(Listed records begins)

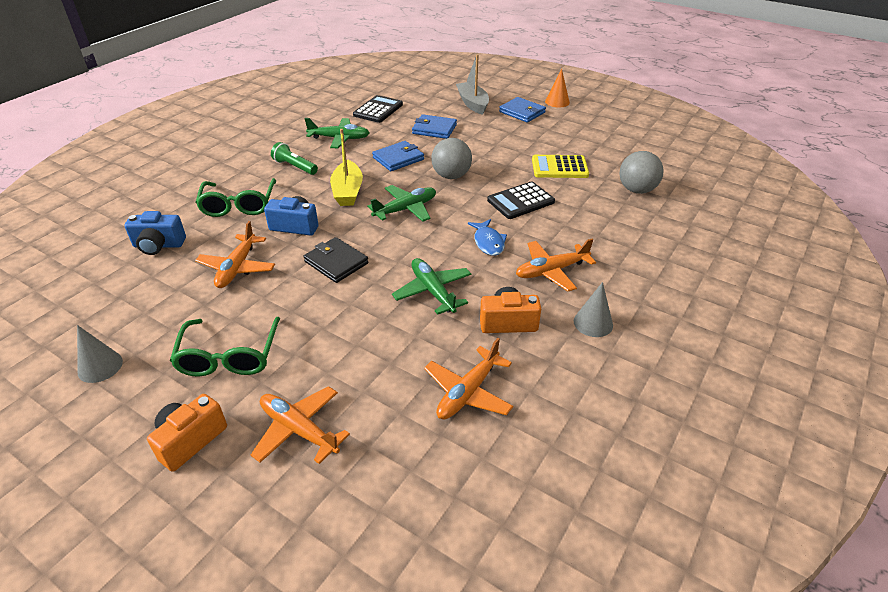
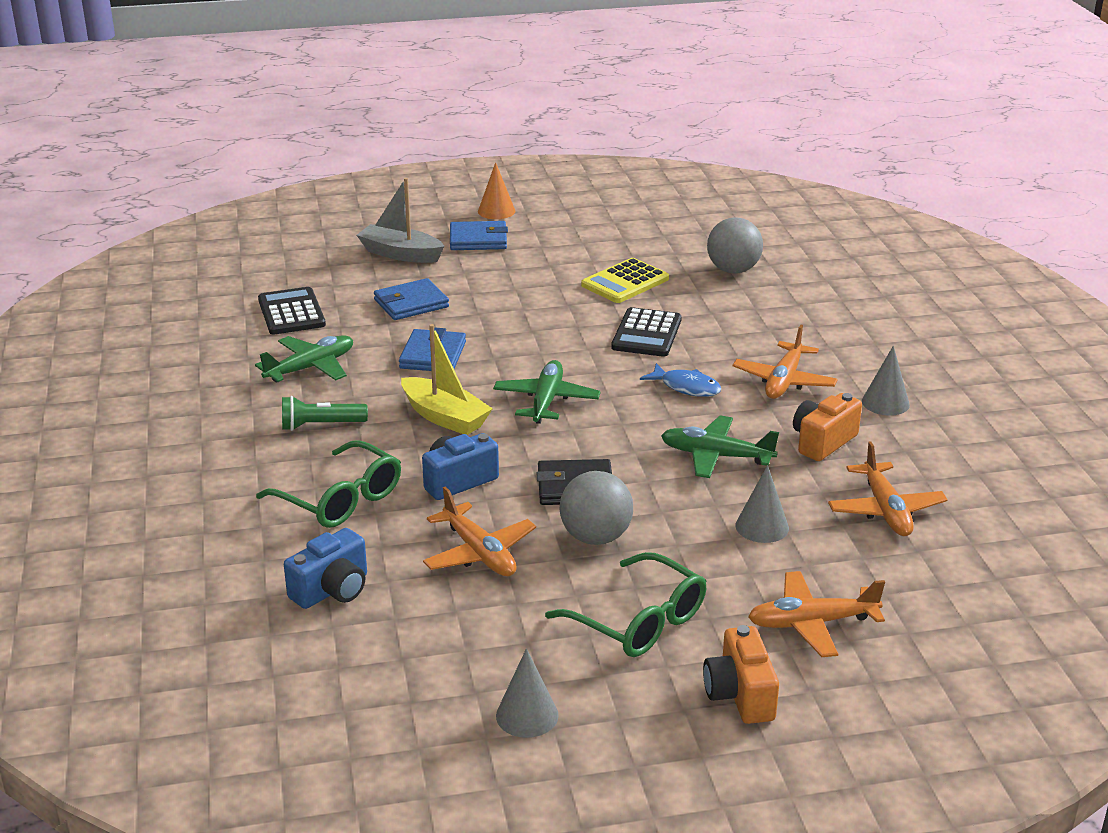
camera: 45 degrees left, 10 degrees down
(381, 349) = (762, 526): none -> grey cone
(451, 176) = (530, 344): grey ball -> grey ball (595, 537)

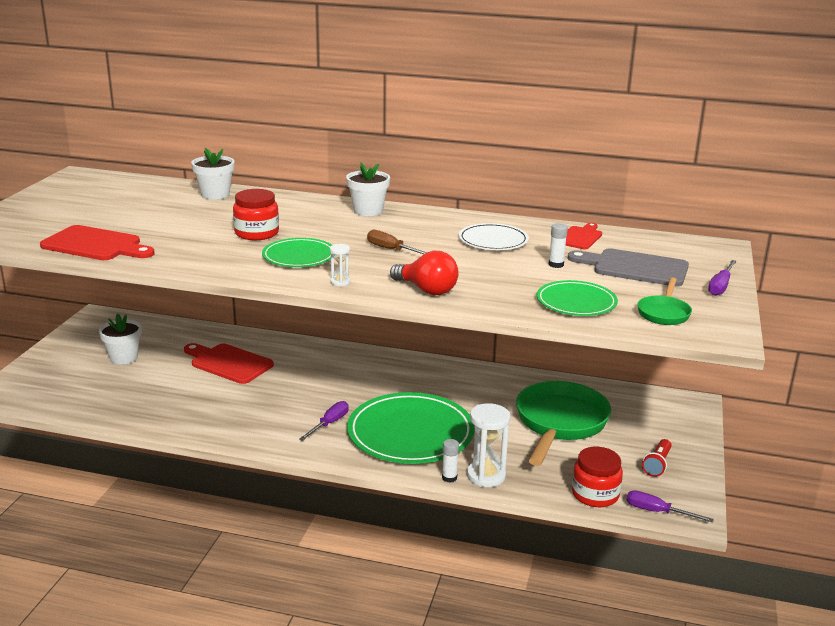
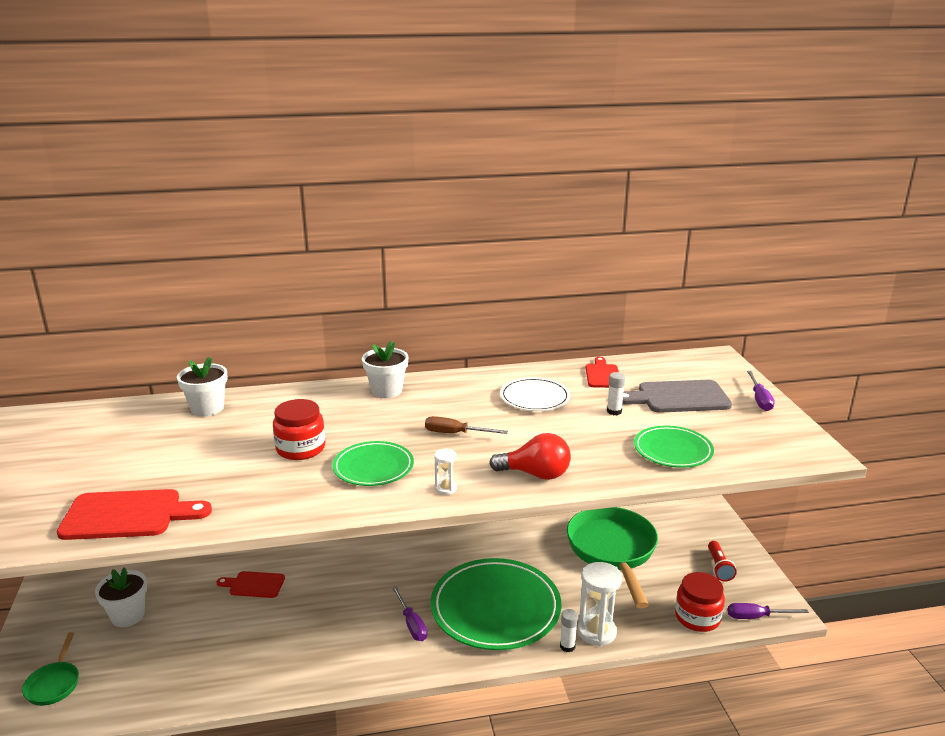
camera: 25 degrees left, 0 degrees up
(228, 363) = (254, 585): red cutting board -> red cutting board, size x0.61
(329, 423) = (411, 624): purple screwdriver -> purple screwdriver turned 150 degrees clockwise
(664, 313) = (749, 441): green pan -> green pan (54, 684)

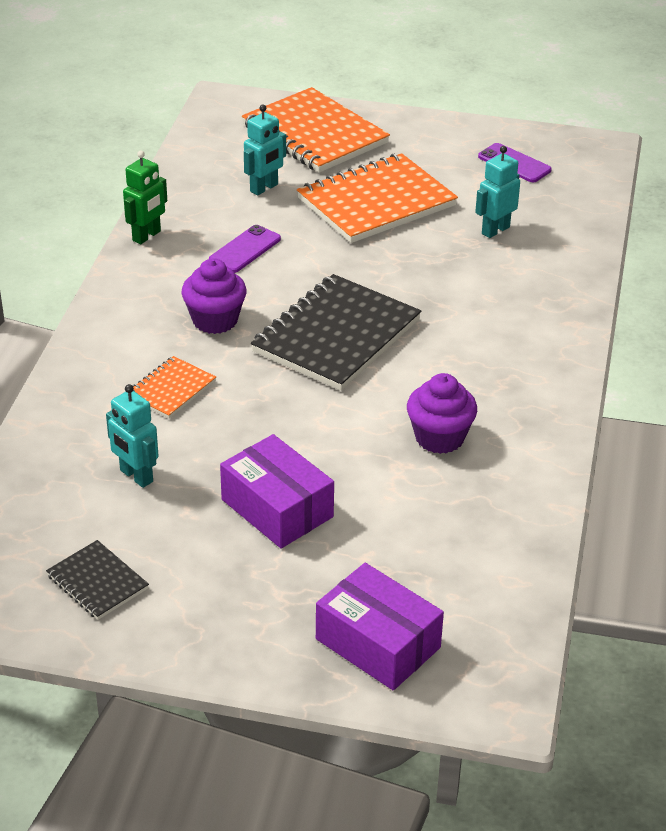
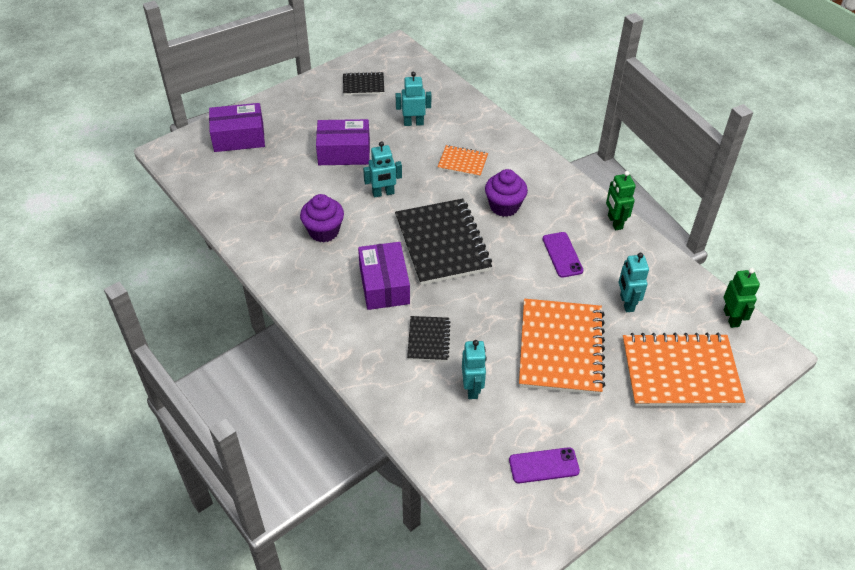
camera: 130 degrees right, 10 degrees up
(171, 389) = (462, 162): orange notebook -> orange notebook turned 60 degrees counterclockwise
(207, 129) = (731, 318): none -> green robot
(312, 426) = (383, 193): none -> turquoise robot
(452, 346) = (384, 285): none -> purple box
(479, 281) = (428, 340): none -> black notebook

(Listed records ends)

Problem to solve » Copy out all the data exactly; skip the pictures.

Solved exercise »
camera: 45 degrees left, 10 degrees down
(381, 349) = (762, 526): none -> grey cone
(451, 176) = (530, 344): grey ball -> grey ball (595, 537)

camera: 25 degrees left, 0 degrees up
(228, 363) = (254, 585): red cutting board -> red cutting board, size x0.61
(329, 423) = (411, 624): purple screwdriver -> purple screwdriver turned 150 degrees clockwise
(664, 313) = (749, 441): green pan -> green pan (54, 684)

camera: 130 degrees right, 10 degrees up
(171, 389) = (462, 162): orange notebook -> orange notebook turned 60 degrees counterclockwise
(207, 129) = (731, 318): none -> green robot
(312, 426) = (383, 193): none -> turquoise robot
(452, 346) = (384, 285): none -> purple box
(479, 281) = (428, 340): none -> black notebook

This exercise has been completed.